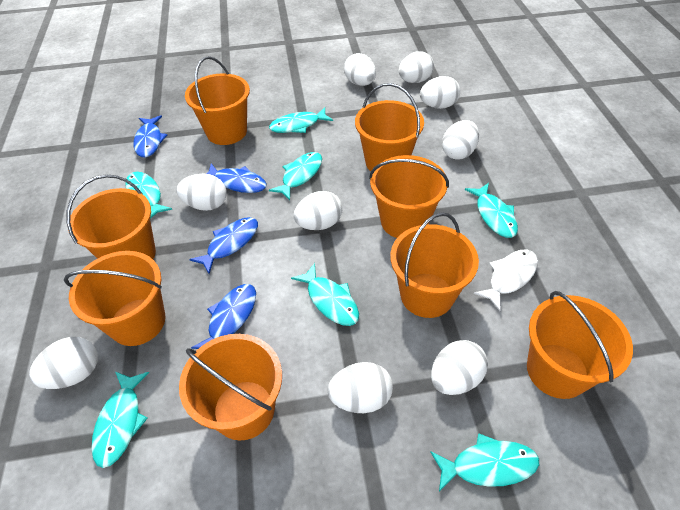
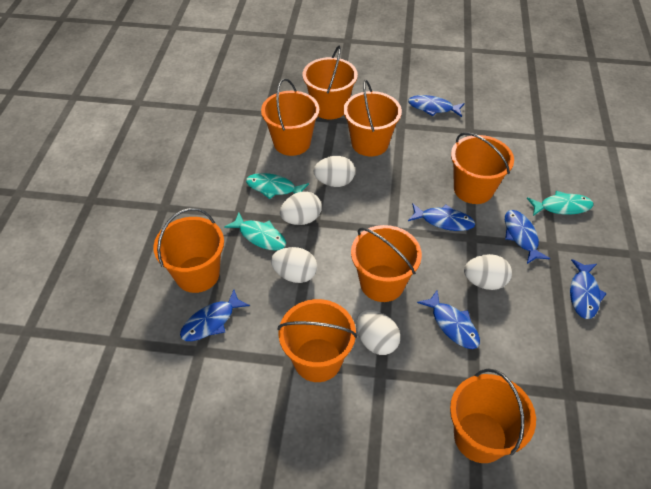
blue fish: 4 -> 6
turquoise fish: 7 -> 3
white egg: 9 -> 5
white fish: 1 -> 0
——————
*What you have to do*
Leave out the pictures, then return every line of the data exactly.

*Solved problem*
blue fish: 4 -> 6
turquoise fish: 7 -> 3
white egg: 9 -> 5
white fish: 1 -> 0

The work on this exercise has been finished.